+++ Extracted information

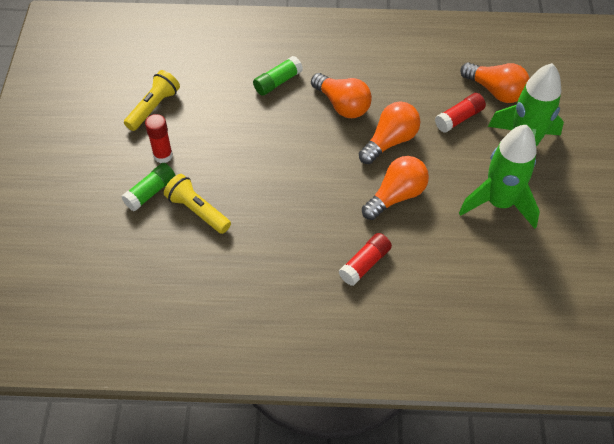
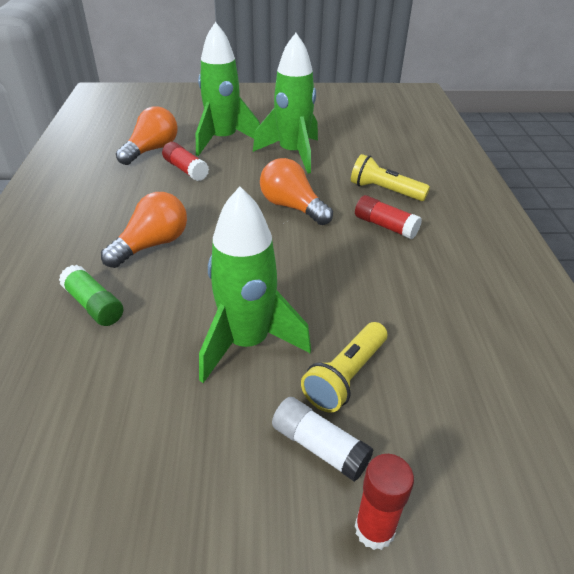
camera: 95 degrees left, 15 degrees down
(150, 192) = (319, 446): green glue stick -> white glue stick
(154, 107) = (115, 472): yellow flashlight -> yellow flashlight (385, 191)
(163, 155) = (237, 439): red glue stick -> red glue stick (374, 529)
(233, 161) = (247, 343): none -> green rocket
(390, 141) = (215, 210): orange light bulb -> none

++++++

# What the task asks
Would you show each line of the listing above that has the string "stick"?

# Solution for this task
(150, 192) = (319, 446): green glue stick -> white glue stick
(163, 155) = (237, 439): red glue stick -> red glue stick (374, 529)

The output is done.